──────── Dataset excerpts

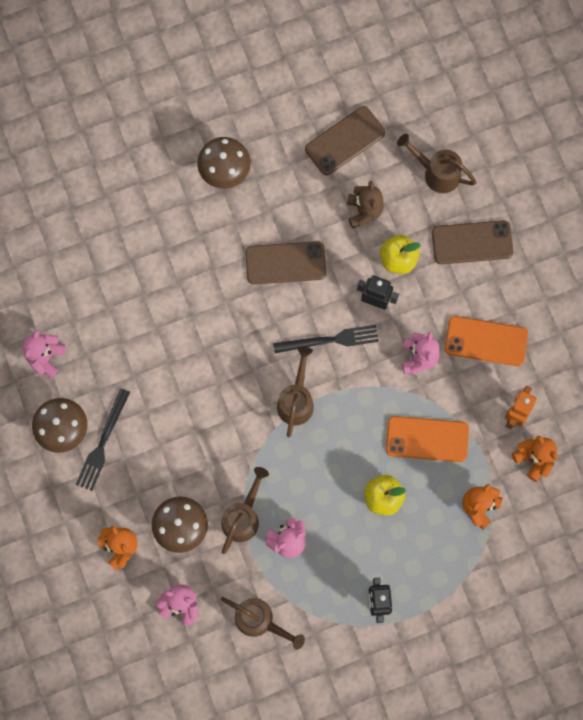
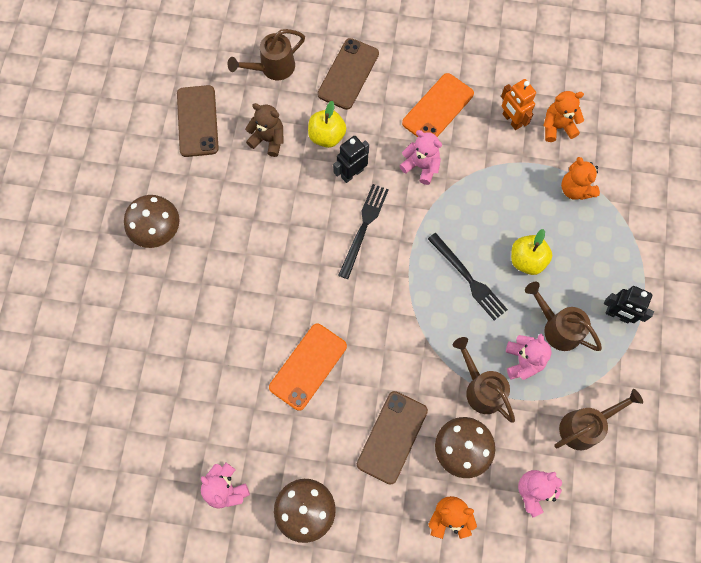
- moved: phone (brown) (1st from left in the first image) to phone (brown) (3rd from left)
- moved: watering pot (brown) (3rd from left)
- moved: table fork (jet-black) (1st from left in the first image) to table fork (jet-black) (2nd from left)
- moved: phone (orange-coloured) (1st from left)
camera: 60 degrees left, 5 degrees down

────────────────
──────── Dataset excerpts

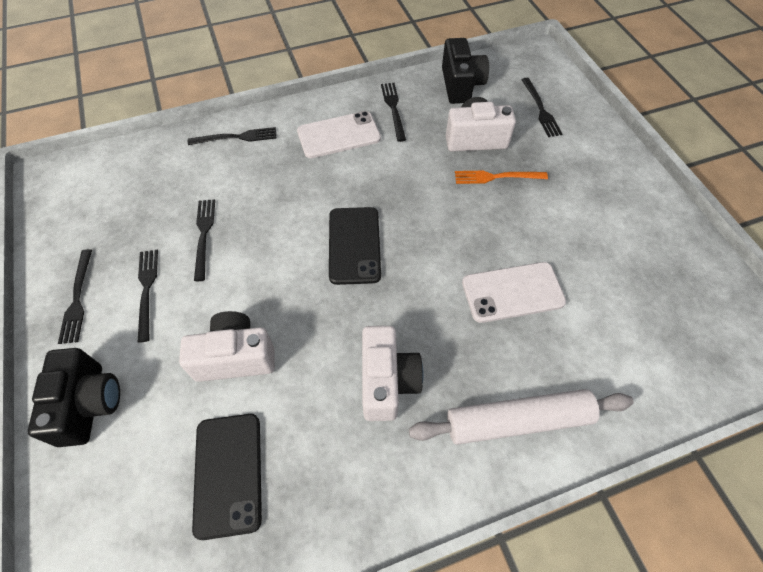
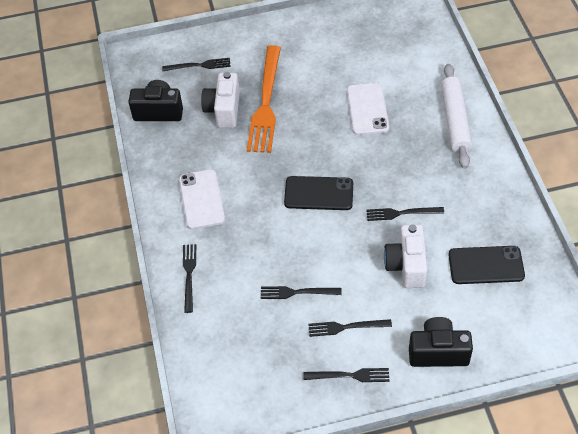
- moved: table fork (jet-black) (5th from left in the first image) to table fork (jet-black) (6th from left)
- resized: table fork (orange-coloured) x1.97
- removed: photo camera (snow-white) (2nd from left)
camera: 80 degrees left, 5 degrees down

────────────────

**What the exercise asks:** Above are the records. Copy the lines beginning at the one that has "- moved: phone (brown)" and ending with the one that has "camera: 60 degrees left, 5 degrees down", unchanged.

**The answer:**
- moved: phone (brown) (1st from left in the first image) to phone (brown) (3rd from left)
- moved: watering pot (brown) (3rd from left)
- moved: table fork (jet-black) (1st from left in the first image) to table fork (jet-black) (2nd from left)
- moved: phone (orange-coloured) (1st from left)
camera: 60 degrees left, 5 degrees down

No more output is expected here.